--- DATA EXTRACT Enclosed Below ---

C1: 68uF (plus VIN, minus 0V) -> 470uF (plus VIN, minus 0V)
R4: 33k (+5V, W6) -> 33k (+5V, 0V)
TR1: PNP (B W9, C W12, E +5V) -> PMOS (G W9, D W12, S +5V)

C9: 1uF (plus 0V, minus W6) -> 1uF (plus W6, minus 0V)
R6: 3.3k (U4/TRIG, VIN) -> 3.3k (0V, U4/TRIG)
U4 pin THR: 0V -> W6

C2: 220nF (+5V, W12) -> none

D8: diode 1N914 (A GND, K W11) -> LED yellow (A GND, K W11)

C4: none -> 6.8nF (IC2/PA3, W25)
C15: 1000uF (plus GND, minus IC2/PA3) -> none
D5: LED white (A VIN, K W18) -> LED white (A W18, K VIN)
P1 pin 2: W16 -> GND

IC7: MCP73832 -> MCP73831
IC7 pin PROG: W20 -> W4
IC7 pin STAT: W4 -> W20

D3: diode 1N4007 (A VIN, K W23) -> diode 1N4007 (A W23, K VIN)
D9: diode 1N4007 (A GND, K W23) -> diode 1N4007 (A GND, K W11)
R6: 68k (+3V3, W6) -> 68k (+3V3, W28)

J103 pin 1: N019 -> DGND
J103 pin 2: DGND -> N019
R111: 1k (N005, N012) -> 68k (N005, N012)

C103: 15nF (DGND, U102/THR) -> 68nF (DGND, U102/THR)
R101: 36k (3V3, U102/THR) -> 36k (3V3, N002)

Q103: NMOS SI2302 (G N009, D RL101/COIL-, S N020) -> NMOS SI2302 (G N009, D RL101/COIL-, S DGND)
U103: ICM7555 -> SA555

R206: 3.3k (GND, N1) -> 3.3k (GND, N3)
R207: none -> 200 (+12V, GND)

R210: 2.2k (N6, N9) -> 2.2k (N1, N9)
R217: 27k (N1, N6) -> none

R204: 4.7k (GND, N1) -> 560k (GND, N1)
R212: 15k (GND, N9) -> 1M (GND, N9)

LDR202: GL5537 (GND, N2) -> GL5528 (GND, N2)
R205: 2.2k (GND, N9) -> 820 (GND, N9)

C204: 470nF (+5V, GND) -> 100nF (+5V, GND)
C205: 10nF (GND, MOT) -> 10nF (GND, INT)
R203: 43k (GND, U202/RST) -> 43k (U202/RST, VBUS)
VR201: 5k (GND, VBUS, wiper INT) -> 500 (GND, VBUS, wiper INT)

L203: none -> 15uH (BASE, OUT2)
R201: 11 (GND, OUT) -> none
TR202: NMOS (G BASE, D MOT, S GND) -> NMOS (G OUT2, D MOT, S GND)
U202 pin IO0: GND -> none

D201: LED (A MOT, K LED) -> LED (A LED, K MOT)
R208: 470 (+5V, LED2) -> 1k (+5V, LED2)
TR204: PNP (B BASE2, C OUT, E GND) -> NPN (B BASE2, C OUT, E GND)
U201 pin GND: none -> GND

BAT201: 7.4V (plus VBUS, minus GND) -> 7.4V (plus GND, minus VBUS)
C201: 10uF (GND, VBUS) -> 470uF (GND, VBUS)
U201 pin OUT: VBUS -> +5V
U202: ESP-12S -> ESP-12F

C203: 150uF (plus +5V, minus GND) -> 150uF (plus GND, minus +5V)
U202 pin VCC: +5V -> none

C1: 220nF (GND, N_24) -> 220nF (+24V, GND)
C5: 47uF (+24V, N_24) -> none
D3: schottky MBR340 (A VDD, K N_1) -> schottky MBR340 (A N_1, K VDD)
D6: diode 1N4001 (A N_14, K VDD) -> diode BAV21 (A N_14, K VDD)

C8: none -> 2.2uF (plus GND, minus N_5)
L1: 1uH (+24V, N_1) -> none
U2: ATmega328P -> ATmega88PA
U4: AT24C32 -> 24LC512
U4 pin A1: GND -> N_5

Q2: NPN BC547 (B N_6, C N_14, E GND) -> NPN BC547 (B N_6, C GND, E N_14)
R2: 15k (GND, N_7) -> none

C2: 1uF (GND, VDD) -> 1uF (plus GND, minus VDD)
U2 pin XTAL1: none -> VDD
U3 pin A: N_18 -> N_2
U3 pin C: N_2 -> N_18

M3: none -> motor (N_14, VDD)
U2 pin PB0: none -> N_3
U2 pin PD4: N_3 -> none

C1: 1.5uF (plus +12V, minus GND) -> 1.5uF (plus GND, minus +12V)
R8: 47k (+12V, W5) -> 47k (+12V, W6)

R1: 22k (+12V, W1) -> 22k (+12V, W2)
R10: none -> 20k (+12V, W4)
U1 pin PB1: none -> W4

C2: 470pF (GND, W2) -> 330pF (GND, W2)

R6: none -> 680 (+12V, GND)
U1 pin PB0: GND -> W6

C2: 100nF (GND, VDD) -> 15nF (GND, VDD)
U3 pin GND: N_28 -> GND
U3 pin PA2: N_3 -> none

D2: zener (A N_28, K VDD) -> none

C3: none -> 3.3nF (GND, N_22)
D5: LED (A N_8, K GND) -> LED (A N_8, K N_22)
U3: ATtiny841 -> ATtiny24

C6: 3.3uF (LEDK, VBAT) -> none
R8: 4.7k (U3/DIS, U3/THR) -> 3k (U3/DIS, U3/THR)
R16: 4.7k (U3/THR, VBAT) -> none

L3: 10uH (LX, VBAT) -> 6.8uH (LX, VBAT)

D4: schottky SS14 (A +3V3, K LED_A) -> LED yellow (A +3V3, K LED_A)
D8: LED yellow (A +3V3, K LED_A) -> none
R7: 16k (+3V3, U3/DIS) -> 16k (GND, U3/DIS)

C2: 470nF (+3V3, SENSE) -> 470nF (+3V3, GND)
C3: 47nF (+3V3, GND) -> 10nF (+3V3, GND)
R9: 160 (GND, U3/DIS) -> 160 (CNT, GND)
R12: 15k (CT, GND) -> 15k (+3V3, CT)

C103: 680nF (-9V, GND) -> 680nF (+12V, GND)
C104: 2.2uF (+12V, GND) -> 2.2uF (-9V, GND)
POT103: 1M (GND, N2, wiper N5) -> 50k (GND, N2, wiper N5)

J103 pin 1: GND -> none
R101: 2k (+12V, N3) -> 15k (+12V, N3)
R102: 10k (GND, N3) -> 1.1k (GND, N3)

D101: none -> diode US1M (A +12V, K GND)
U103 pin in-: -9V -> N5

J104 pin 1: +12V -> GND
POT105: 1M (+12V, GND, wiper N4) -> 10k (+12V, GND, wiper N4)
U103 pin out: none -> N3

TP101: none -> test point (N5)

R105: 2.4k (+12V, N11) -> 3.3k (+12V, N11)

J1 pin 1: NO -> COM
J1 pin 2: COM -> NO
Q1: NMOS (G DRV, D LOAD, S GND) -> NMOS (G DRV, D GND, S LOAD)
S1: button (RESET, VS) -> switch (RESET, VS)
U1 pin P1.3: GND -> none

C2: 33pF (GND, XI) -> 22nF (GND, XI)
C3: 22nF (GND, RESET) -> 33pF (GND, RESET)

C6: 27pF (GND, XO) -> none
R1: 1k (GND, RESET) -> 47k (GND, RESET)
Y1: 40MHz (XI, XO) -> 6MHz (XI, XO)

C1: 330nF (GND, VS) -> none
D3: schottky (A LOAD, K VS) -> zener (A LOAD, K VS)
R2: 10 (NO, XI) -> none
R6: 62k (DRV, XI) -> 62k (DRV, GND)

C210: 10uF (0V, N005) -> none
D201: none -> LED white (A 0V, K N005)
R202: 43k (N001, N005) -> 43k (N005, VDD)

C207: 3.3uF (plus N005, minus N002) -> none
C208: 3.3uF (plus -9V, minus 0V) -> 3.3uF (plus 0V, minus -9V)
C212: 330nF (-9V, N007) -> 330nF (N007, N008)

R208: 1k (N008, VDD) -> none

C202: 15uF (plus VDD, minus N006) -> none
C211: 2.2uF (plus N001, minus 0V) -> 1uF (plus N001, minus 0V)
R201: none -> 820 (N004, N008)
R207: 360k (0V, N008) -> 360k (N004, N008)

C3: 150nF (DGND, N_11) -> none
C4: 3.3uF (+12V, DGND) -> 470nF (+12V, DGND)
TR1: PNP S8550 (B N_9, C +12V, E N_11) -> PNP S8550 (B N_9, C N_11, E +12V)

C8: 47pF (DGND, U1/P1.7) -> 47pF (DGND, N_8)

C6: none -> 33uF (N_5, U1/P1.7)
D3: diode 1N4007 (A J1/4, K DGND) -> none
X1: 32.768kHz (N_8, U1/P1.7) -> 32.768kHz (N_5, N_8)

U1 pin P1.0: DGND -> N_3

--- End of Enclosed DATA EXTRACT ---

■ TASK ■
Set aside each line above that includes the string "diode" and report it.

■ RESPONSE TO THE TASK ■
D8: diode 1N914 (A GND, K W11) -> LED yellow (A GND, K W11)
D3: diode 1N4007 (A VIN, K W23) -> diode 1N4007 (A W23, K VIN)
D9: diode 1N4007 (A GND, K W23) -> diode 1N4007 (A GND, K W11)
D6: diode 1N4001 (A N_14, K VDD) -> diode BAV21 (A N_14, K VDD)
D101: none -> diode US1M (A +12V, K GND)
D3: diode 1N4007 (A J1/4, K DGND) -> none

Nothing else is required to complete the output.